GIVEN TASK = Extract the first line through the line containing "Return results in" from the listing below, exactly as written.

■ ■ ■ ■ ■

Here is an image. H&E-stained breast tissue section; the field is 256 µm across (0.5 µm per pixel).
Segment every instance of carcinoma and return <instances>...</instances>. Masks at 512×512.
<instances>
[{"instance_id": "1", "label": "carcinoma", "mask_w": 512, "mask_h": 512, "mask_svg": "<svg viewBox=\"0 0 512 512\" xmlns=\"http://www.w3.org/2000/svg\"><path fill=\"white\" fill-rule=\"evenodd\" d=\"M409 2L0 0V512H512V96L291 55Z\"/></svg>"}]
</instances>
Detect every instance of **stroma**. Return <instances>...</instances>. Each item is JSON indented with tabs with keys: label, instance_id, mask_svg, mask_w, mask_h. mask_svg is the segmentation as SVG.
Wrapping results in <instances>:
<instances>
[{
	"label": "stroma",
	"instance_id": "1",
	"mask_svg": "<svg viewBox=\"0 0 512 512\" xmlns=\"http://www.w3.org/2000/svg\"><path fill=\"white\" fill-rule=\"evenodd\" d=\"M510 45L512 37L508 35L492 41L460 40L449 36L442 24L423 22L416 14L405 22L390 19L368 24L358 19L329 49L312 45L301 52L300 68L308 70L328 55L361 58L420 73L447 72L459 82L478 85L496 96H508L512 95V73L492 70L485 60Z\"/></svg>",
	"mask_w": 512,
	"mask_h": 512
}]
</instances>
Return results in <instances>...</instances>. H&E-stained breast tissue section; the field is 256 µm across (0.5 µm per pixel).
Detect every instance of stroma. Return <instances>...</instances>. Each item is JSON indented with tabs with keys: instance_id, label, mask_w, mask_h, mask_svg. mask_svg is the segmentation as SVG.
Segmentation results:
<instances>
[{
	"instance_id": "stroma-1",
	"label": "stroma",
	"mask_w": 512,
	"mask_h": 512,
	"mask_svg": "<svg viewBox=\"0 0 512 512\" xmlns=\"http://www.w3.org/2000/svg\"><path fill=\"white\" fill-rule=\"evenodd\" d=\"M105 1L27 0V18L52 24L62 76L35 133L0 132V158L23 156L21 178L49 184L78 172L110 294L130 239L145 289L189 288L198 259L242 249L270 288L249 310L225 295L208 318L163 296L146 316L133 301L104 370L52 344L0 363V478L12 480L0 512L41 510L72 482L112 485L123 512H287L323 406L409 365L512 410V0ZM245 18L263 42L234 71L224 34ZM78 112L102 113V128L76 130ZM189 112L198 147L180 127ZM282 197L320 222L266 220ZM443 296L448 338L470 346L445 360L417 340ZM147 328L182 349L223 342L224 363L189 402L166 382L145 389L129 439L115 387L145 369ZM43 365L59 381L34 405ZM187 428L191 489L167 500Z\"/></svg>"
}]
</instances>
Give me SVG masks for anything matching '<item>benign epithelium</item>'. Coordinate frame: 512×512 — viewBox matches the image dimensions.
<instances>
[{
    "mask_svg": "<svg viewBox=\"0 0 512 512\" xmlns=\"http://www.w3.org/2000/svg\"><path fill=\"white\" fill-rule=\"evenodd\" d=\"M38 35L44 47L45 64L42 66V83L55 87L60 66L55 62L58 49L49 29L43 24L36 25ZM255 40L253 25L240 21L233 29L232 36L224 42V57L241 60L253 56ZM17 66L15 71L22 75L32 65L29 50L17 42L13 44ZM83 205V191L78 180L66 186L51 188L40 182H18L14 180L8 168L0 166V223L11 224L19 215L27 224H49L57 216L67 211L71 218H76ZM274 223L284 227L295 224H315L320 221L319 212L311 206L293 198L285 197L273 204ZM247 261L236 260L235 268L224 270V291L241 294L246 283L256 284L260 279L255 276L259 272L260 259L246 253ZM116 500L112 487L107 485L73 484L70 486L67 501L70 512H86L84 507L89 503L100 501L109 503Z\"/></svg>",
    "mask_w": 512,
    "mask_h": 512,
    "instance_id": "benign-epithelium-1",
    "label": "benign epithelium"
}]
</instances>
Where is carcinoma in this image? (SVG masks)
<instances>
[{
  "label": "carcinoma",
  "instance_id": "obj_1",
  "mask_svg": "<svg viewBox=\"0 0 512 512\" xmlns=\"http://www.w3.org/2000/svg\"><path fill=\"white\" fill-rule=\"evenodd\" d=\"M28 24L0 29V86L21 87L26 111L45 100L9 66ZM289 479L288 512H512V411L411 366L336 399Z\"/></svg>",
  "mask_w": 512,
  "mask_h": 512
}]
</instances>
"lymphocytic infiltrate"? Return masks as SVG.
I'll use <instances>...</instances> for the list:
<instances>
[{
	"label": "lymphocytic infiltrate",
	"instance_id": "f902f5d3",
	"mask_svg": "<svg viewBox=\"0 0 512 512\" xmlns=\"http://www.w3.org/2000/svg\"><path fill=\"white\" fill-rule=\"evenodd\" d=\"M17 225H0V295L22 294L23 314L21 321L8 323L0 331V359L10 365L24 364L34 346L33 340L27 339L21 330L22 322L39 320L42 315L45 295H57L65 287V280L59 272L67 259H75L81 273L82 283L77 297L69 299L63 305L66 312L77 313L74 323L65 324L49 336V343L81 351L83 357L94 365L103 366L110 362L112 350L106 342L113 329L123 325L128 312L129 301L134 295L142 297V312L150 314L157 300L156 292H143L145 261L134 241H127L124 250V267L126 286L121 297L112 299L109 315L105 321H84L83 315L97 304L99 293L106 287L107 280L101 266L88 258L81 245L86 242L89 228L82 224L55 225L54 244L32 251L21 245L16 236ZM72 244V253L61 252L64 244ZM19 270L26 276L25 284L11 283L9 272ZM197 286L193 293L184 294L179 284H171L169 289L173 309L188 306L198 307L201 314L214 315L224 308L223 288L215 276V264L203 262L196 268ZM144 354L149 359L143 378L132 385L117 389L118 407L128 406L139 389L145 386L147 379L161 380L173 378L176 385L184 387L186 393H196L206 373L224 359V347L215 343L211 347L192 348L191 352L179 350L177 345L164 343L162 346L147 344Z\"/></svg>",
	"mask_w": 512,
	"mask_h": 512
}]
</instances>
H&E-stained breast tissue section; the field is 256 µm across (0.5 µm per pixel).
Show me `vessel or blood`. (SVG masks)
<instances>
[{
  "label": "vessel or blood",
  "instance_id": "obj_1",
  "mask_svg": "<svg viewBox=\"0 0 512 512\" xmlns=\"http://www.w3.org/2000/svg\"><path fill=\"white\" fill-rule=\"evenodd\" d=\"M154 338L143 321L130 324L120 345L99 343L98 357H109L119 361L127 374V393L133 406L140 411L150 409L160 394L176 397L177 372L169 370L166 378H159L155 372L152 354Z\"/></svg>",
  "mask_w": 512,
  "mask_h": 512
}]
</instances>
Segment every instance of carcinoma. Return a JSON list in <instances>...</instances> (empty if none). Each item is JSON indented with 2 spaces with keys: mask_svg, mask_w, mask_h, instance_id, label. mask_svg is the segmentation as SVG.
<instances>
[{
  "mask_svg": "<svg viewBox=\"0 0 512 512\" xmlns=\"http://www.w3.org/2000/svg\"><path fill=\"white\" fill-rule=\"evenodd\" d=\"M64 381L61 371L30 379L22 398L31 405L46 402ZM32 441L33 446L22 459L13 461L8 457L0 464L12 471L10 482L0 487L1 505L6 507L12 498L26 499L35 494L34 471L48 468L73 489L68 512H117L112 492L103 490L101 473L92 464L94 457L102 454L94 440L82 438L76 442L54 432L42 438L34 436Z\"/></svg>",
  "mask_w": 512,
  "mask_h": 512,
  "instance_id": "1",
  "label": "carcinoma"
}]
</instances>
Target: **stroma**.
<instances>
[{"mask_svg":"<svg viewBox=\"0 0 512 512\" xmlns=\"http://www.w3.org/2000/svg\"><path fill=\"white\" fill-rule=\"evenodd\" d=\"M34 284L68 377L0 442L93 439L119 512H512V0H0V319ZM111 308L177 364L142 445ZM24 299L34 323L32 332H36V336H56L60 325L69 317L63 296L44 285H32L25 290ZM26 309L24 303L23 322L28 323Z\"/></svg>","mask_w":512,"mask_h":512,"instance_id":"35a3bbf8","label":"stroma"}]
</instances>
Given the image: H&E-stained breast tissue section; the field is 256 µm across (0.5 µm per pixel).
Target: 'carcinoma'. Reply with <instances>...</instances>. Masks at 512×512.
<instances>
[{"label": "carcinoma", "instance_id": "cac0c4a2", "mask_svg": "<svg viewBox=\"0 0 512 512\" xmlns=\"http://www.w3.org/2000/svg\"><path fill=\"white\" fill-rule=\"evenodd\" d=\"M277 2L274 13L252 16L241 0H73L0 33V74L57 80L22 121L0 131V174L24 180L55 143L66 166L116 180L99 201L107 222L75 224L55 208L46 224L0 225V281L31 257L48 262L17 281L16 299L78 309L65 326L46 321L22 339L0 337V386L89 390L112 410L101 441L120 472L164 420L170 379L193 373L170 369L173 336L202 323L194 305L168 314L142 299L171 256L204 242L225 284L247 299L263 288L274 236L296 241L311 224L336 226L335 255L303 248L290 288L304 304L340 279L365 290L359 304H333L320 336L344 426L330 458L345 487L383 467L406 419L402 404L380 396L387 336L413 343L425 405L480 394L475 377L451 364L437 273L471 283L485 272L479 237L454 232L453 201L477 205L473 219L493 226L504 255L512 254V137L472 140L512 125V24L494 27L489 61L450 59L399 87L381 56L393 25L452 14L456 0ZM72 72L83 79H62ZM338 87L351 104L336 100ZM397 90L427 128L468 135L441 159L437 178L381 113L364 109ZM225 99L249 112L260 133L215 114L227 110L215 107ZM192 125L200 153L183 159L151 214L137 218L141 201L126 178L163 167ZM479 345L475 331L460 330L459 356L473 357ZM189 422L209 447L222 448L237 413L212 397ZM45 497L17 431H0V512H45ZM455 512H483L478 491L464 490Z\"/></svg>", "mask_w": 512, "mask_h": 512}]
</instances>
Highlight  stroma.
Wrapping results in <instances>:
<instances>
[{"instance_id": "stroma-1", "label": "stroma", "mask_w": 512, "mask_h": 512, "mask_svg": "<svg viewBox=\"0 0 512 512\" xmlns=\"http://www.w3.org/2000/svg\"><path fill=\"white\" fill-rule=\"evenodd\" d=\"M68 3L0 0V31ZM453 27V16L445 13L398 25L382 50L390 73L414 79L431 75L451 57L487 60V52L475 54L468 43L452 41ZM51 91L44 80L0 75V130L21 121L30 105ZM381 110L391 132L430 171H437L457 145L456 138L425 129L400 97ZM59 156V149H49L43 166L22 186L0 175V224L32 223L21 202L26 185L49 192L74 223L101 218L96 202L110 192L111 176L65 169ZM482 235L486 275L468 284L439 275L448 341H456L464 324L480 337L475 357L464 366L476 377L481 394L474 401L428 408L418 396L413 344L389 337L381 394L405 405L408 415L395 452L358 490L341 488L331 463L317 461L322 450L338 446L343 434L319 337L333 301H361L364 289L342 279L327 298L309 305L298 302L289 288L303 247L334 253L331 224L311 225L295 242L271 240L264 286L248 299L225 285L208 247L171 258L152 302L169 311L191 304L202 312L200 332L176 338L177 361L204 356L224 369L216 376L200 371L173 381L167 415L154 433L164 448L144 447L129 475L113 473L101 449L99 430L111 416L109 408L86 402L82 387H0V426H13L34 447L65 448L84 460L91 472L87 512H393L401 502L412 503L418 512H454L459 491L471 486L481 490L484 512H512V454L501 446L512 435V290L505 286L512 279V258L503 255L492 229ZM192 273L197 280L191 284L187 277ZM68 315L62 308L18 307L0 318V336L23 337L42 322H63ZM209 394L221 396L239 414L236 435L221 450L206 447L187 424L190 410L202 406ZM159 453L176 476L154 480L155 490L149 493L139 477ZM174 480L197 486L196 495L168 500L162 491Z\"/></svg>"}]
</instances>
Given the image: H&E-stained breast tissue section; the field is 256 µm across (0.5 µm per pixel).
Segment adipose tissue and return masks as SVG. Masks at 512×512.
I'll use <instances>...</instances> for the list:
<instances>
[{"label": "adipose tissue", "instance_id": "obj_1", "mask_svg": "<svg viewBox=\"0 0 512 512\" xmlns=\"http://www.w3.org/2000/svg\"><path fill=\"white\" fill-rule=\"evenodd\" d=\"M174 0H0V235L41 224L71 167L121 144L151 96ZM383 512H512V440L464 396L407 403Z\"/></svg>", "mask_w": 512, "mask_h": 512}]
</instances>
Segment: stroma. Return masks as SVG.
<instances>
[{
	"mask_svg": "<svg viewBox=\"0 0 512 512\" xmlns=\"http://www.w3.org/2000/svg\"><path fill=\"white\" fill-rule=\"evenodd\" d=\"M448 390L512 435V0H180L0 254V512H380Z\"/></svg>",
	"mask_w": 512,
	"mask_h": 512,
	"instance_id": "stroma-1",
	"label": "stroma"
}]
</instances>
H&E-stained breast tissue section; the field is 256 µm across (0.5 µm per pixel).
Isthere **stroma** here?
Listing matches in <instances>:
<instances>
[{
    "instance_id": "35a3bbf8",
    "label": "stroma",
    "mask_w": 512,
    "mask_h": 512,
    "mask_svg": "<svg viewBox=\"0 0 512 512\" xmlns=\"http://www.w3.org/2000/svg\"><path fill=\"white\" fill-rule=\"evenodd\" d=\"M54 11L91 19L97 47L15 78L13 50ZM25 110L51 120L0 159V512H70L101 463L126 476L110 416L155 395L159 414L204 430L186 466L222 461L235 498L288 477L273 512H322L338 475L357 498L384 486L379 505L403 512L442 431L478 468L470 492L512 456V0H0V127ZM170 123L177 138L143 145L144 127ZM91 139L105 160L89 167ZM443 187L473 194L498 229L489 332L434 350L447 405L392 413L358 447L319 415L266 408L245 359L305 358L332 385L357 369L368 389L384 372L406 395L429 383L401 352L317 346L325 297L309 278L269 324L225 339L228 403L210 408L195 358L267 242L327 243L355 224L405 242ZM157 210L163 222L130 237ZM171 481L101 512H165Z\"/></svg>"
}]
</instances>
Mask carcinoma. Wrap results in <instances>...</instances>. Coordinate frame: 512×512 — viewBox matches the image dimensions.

■ ■ ■ ■ ■

CORRECT OUTPUT =
Here is an image. H&E-stained breast tissue section; the field is 256 µm across (0.5 µm per pixel).
Segment every instance of carcinoma and return <instances>...</instances>. Masks at 512×512.
<instances>
[{"instance_id": "1", "label": "carcinoma", "mask_w": 512, "mask_h": 512, "mask_svg": "<svg viewBox=\"0 0 512 512\" xmlns=\"http://www.w3.org/2000/svg\"><path fill=\"white\" fill-rule=\"evenodd\" d=\"M409 2L0 0V512H512V96L291 55Z\"/></svg>"}]
</instances>
Detect every instance of **stroma**. Return <instances>...</instances>. Each item is JSON indented with tabs with keys: label, instance_id, mask_svg, mask_w, mask_h. mask_svg is the segmentation as SVG.
Wrapping results in <instances>:
<instances>
[{
	"label": "stroma",
	"instance_id": "1",
	"mask_svg": "<svg viewBox=\"0 0 512 512\" xmlns=\"http://www.w3.org/2000/svg\"><path fill=\"white\" fill-rule=\"evenodd\" d=\"M510 45L512 37L508 35L492 41L460 40L449 36L442 24L423 22L416 14L405 22L390 19L368 24L358 19L329 49L312 45L301 52L300 68L308 70L328 55L361 58L420 73L447 72L459 82L478 85L496 96H508L512 95V73L492 70L485 60Z\"/></svg>",
	"mask_w": 512,
	"mask_h": 512
}]
</instances>
Return results in <instances>...</instances>. H&E-stained breast tissue section; the field is 256 µm across (0.5 µm per pixel).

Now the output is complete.